_Task details:_ Would you please repeat the data exactly as given?

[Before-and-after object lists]
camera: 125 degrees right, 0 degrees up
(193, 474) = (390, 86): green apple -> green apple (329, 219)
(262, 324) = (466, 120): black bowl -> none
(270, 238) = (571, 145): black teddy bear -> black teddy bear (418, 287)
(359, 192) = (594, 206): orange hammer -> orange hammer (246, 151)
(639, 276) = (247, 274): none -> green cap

_Task answer:_
camera: 125 degrees right, 0 degrees up
(193, 474) = (390, 86): green apple -> green apple (329, 219)
(262, 324) = (466, 120): black bowl -> none
(270, 238) = (571, 145): black teddy bear -> black teddy bear (418, 287)
(359, 192) = (594, 206): orange hammer -> orange hammer (246, 151)
(639, 276) = (247, 274): none -> green cap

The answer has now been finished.